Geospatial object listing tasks

■ ■ ■ ■

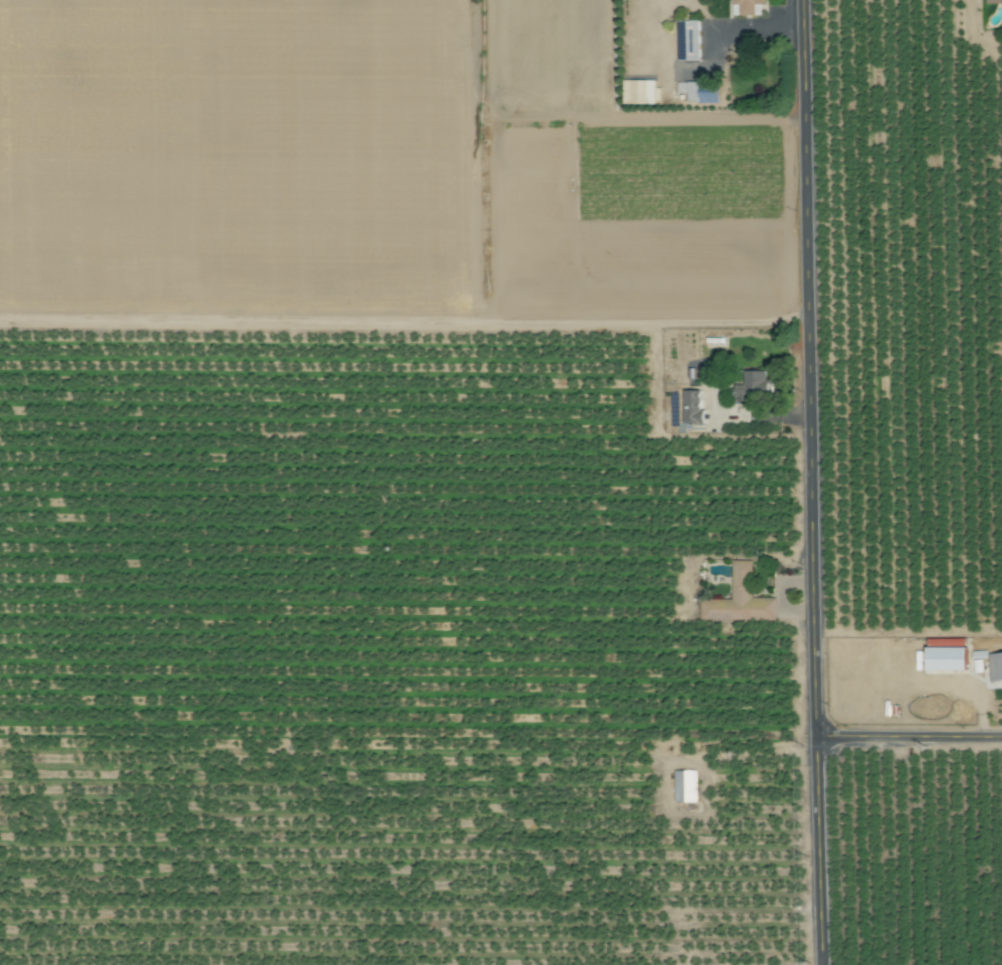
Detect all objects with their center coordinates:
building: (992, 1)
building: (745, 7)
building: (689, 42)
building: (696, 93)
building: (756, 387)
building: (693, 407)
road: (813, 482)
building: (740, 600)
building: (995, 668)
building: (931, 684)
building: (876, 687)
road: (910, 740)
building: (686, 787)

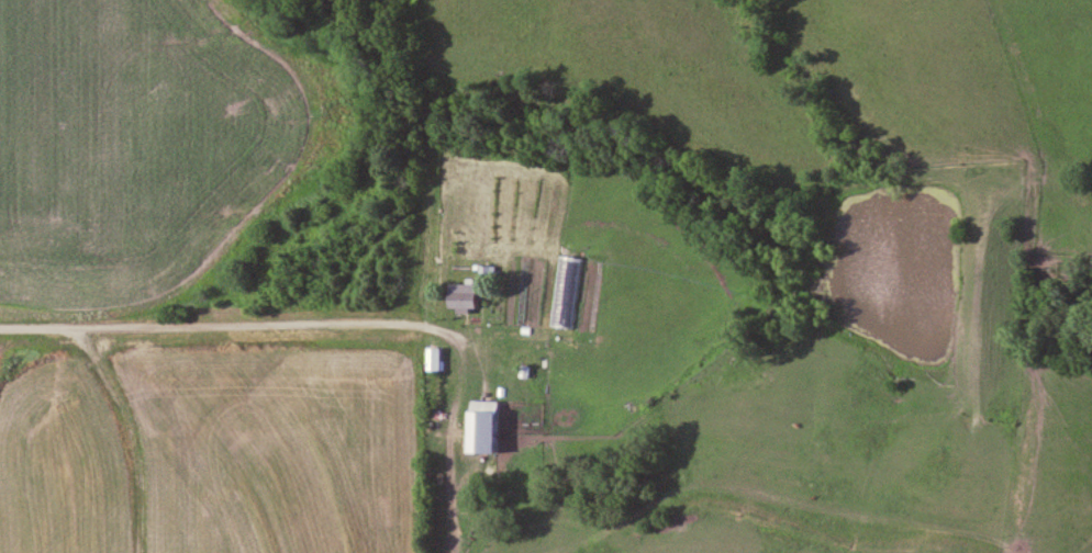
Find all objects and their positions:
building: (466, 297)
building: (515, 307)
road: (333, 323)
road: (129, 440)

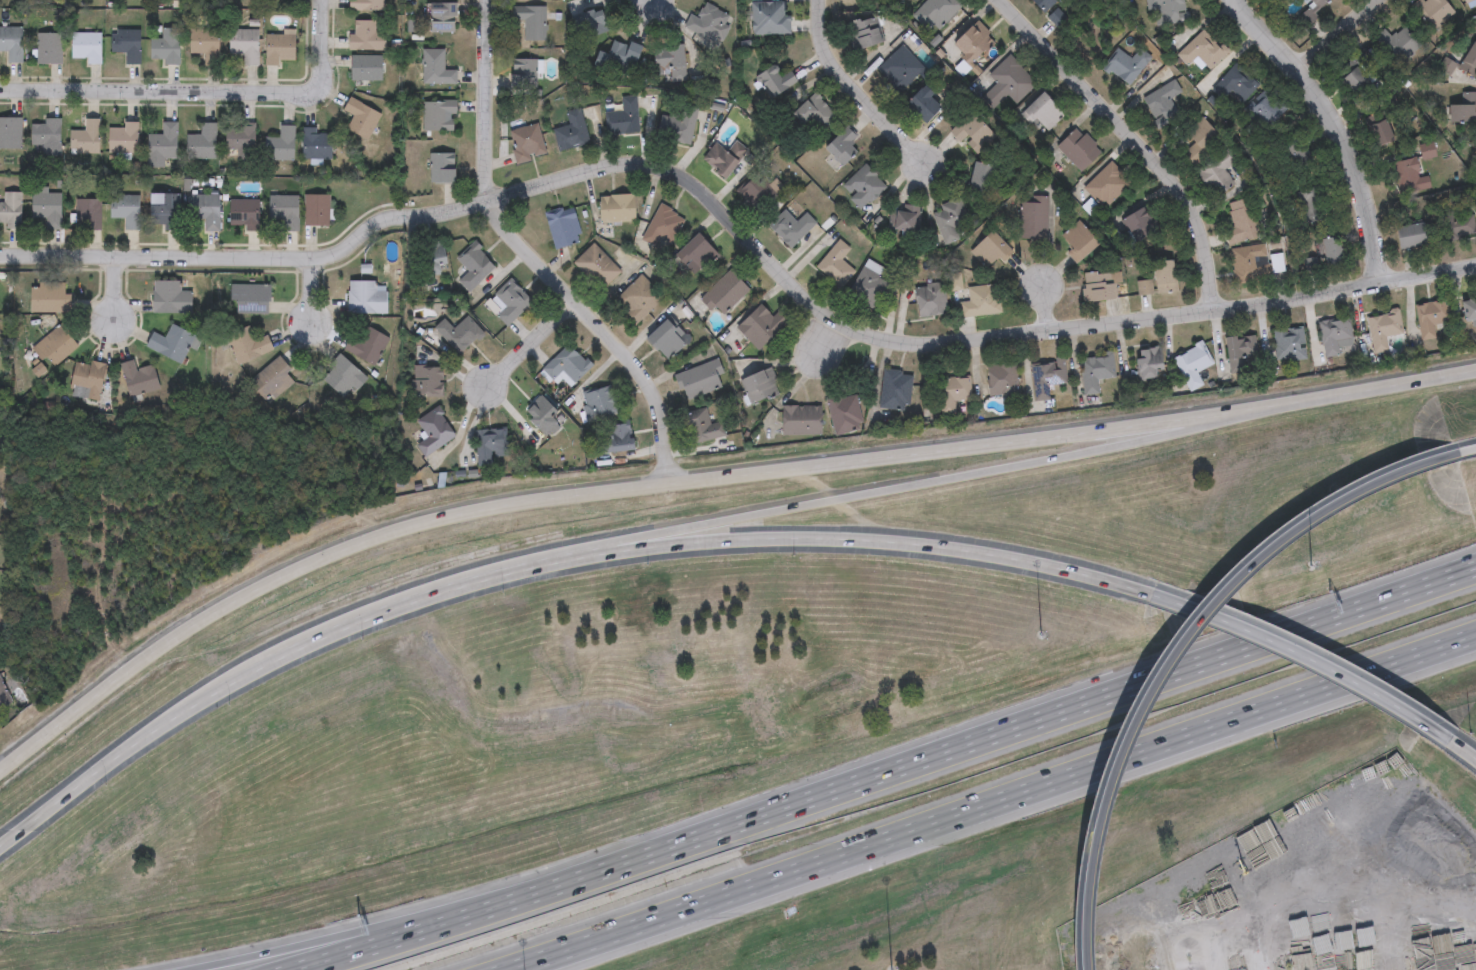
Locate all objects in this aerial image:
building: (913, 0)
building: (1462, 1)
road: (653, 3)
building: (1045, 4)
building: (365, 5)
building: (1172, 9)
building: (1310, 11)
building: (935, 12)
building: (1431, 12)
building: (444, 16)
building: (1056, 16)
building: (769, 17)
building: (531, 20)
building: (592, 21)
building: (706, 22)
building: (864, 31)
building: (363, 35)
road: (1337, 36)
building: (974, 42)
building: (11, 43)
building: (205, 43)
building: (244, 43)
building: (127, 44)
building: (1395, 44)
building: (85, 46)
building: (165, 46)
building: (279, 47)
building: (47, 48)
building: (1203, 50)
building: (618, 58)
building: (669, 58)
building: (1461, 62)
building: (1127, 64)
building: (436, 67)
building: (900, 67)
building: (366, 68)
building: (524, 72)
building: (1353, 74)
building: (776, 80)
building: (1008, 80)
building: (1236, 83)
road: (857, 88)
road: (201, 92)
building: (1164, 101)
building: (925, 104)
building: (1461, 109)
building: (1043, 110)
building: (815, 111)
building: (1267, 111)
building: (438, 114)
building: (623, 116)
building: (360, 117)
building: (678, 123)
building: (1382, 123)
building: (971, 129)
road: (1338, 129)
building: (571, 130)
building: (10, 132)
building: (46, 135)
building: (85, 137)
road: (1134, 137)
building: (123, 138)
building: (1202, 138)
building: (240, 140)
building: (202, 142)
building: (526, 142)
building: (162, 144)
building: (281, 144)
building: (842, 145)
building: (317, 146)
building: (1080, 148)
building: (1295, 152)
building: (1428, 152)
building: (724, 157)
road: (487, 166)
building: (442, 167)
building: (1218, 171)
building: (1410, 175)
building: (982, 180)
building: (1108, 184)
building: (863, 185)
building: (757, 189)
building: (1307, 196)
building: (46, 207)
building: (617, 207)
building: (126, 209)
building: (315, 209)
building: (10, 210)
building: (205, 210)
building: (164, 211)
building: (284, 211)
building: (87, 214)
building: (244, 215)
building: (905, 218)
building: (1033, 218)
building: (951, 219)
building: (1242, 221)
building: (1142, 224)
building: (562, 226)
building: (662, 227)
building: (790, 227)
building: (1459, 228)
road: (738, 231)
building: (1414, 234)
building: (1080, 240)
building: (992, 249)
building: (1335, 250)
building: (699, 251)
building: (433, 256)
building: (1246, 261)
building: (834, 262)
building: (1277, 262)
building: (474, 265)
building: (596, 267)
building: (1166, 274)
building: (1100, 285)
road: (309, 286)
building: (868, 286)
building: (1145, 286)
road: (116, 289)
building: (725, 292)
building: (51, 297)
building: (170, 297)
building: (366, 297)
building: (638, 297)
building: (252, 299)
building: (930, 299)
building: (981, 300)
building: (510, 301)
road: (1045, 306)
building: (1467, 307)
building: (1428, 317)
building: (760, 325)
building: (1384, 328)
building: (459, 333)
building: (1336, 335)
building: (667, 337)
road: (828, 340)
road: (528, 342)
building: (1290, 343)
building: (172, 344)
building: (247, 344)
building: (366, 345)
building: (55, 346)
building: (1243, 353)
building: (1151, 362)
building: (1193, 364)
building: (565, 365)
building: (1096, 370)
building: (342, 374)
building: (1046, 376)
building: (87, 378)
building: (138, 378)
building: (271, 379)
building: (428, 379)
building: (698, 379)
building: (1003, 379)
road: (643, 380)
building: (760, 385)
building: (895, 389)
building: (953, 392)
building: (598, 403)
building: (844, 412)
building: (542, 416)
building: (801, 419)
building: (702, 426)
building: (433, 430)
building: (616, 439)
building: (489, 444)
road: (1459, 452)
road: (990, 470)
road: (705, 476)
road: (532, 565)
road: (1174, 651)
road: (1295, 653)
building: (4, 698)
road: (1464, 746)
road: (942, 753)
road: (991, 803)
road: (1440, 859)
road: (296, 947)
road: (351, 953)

■ ■ ■ ■

Description of the task:
Write out every line from the data above that includes "their".

Solution below:
Detect all objects with their center coordinates:
Find all objects and their positions:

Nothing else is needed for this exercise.